### Requirement
Repeat each record exactly as written, and drop any images.

### Data shown
- - - - - - -

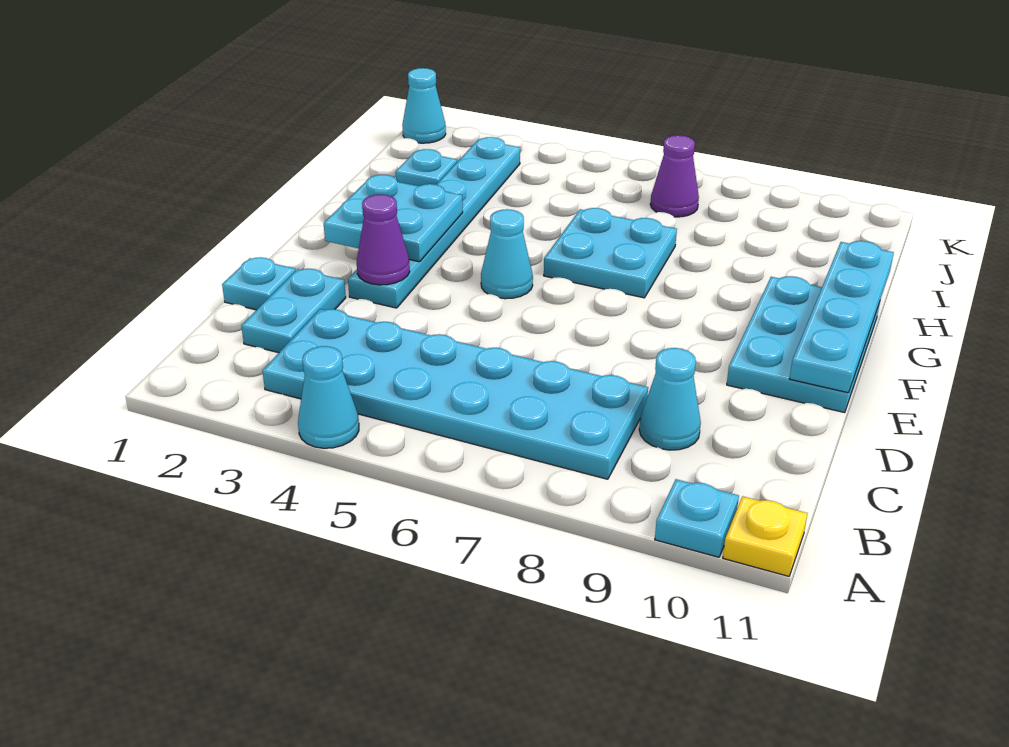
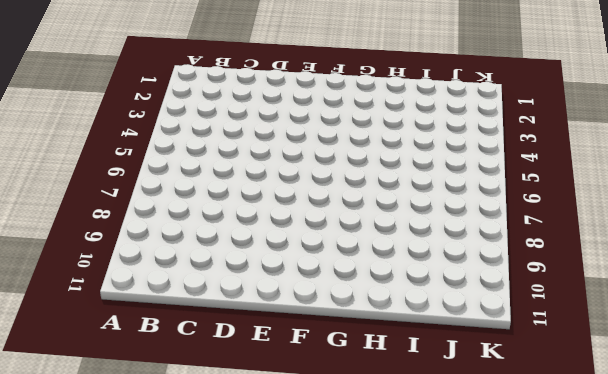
none -> cyan cone A4 level 1
none -> cyan plate A10 level 1
none -> yellow plate A11 level 1

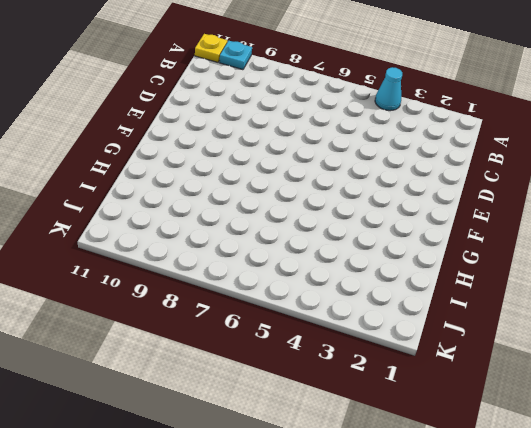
none -> cyan plate B3:C8 level 1
none -> cyan plate C2:D2 level 1
none -> cyan cone C9 level 1

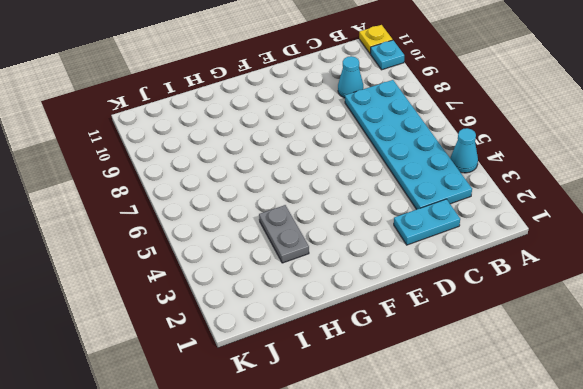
grey plate H3:H4 level 1 -> cyan plate E3:J3 level 1
none -> cyan plate D1 level 1
none -> cyan plate E10:G11 level 1
none -> cyan cone F5 level 1

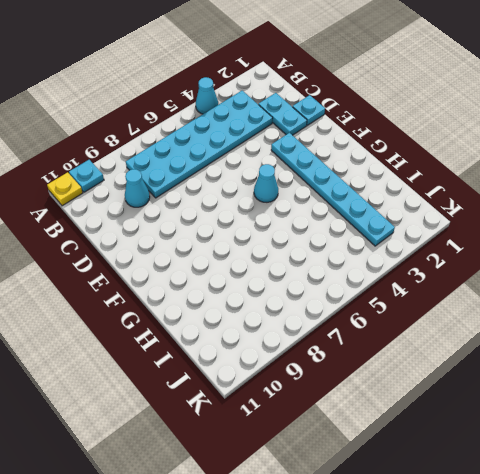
none -> cyan plate E10:G11 level 1
none -> cyan plate G6:H7 level 1
none -> cyan plate I2 level 1

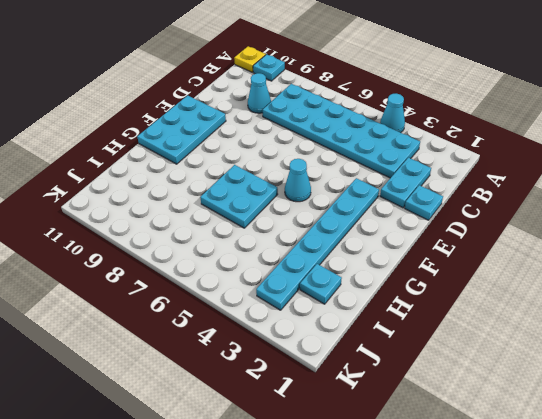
none -> purple cone J7 level 1
none -> cyan cone K1 level 1
none -> purple cone E3 level 2

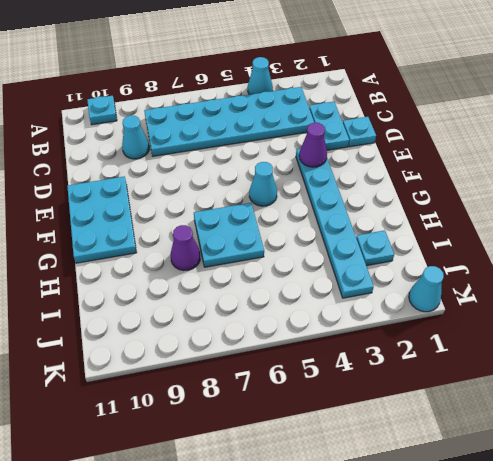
purple cone H8 level 1 -> purple cone J7 level 1
none -> yellow plate A11 level 1
none -> cyan plate E11:H11 level 2
none -> cyan plate F2:G3 level 2

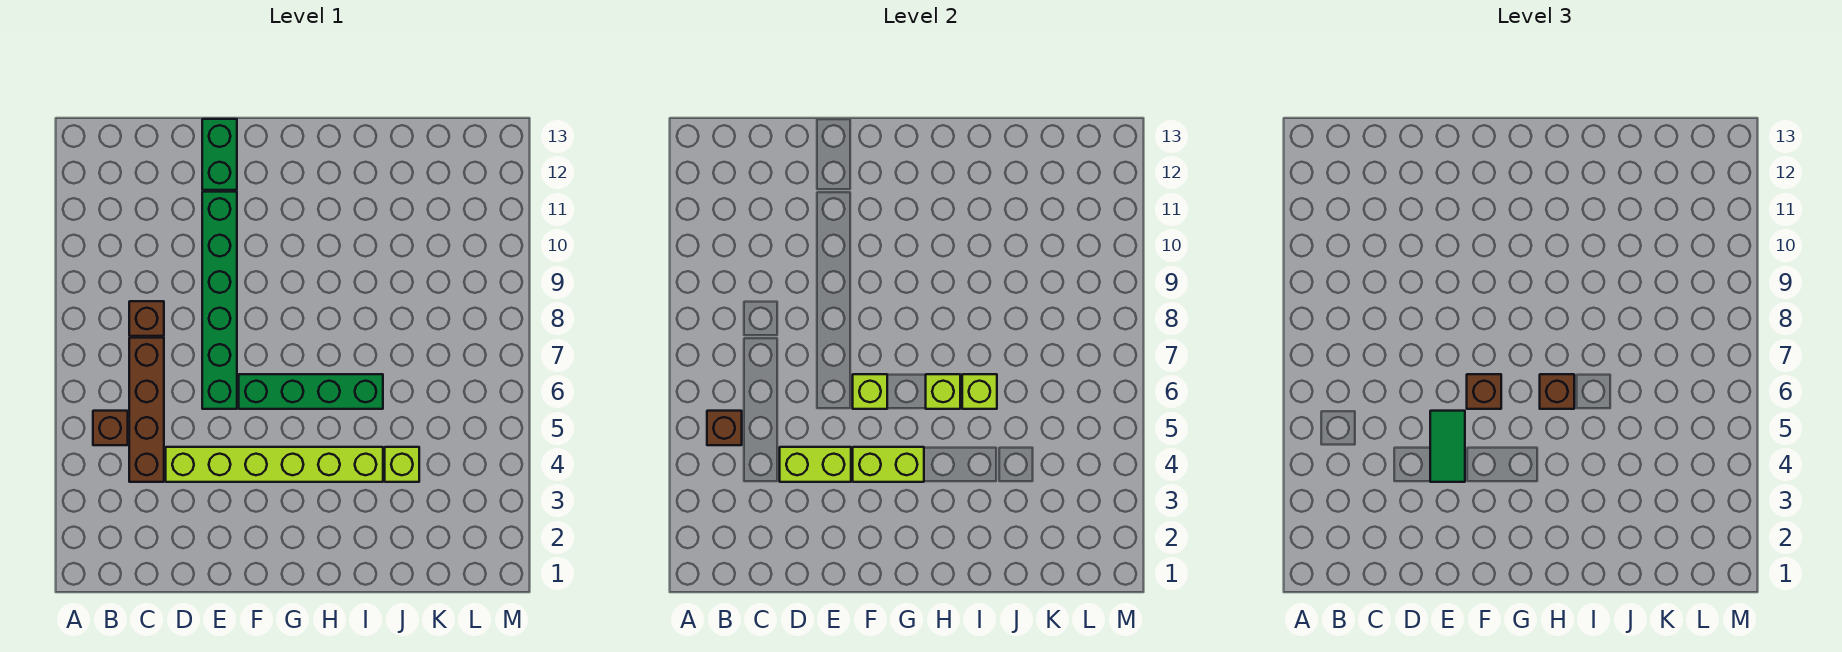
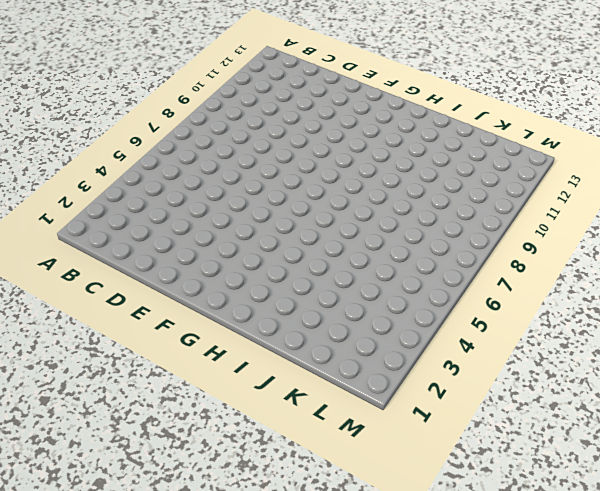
none -> brown brick B5 level 1
none -> brown brick C4:C7 level 1
none -> brown brick C8 level 1

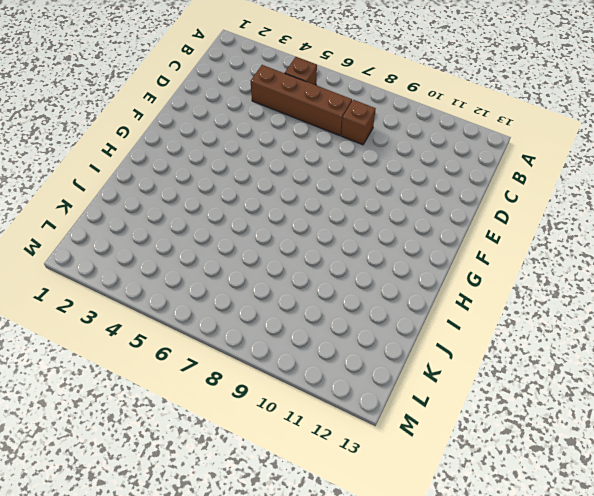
none -> lime brick D4:I4 level 1
none -> green brick E6:E11 level 1
none -> green brick E12:E13 level 1

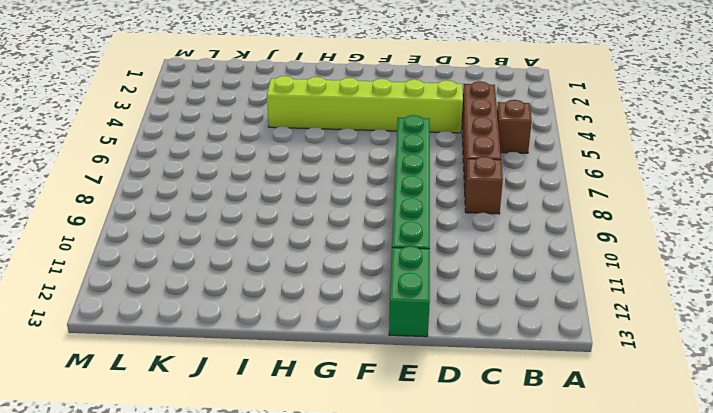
none -> green brick F6:I6 level 1
none -> lime brick J4 level 1
none -> brown brick B5 level 2

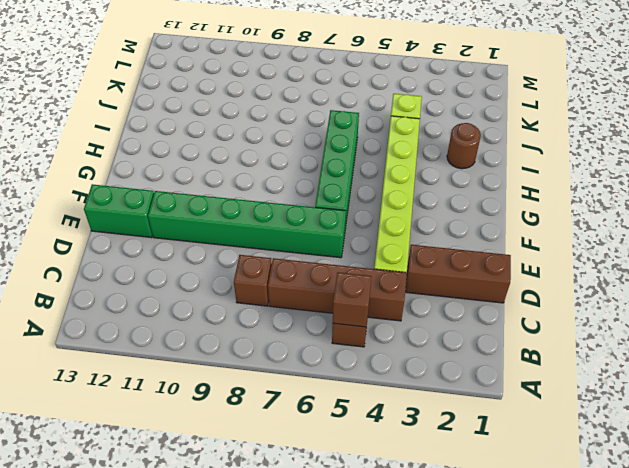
brown brick D1:D3 level 1 -> none
brown round brick I2 level 1 -> none
none -> lime brick D4:E4 level 2
none -> lime brick F4:G4 level 2
none -> lime brick F6 level 2

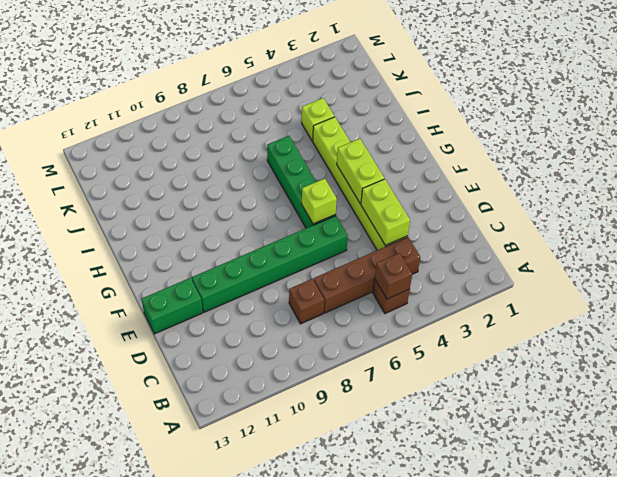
none -> lime brick H6 level 2
none -> lime brick I6 level 2
none -> green tile E4:E5 level 3

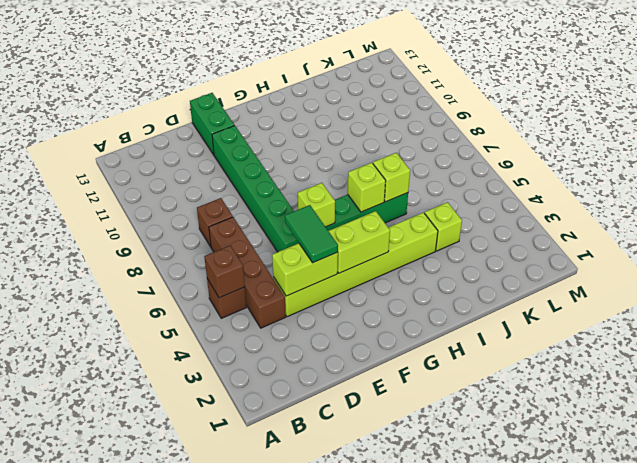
none -> brown brick F6 level 3
none -> brown brick H6 level 3

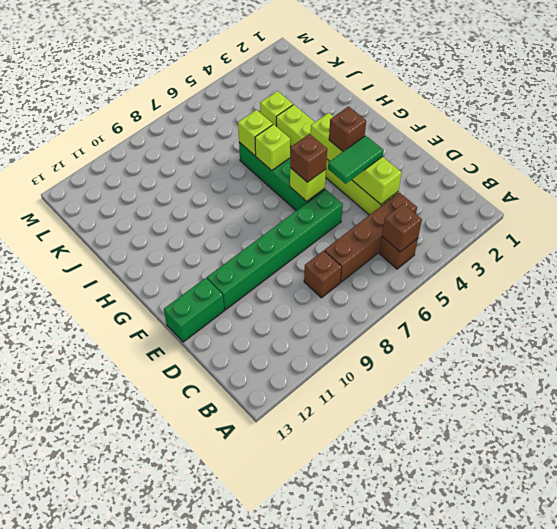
brown brick F4 level 3 -> brown brick H6 level 3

- - - - - - -

### Result for this exercise
none -> cyan cone A4 level 1
none -> cyan plate A10 level 1
none -> yellow plate A11 level 1

none -> cyan plate B3:C8 level 1
none -> cyan plate C2:D2 level 1
none -> cyan cone C9 level 1

grey plate H3:H4 level 1 -> cyan plate E3:J3 level 1
none -> cyan plate D1 level 1
none -> cyan plate E10:G11 level 1
none -> cyan cone F5 level 1

none -> cyan plate E10:G11 level 1
none -> cyan plate G6:H7 level 1
none -> cyan plate I2 level 1

none -> purple cone J7 level 1
none -> cyan cone K1 level 1
none -> purple cone E3 level 2

purple cone H8 level 1 -> purple cone J7 level 1
none -> yellow plate A11 level 1
none -> cyan plate E11:H11 level 2
none -> cyan plate F2:G3 level 2

none -> brown brick B5 level 1
none -> brown brick C4:C7 level 1
none -> brown brick C8 level 1

none -> lime brick D4:I4 level 1
none -> green brick E6:E11 level 1
none -> green brick E12:E13 level 1

none -> green brick F6:I6 level 1
none -> lime brick J4 level 1
none -> brown brick B5 level 2

brown brick D1:D3 level 1 -> none
brown round brick I2 level 1 -> none
none -> lime brick D4:E4 level 2
none -> lime brick F4:G4 level 2
none -> lime brick F6 level 2

none -> lime brick H6 level 2
none -> lime brick I6 level 2
none -> green tile E4:E5 level 3

none -> brown brick F6 level 3
none -> brown brick H6 level 3

brown brick F4 level 3 -> brown brick H6 level 3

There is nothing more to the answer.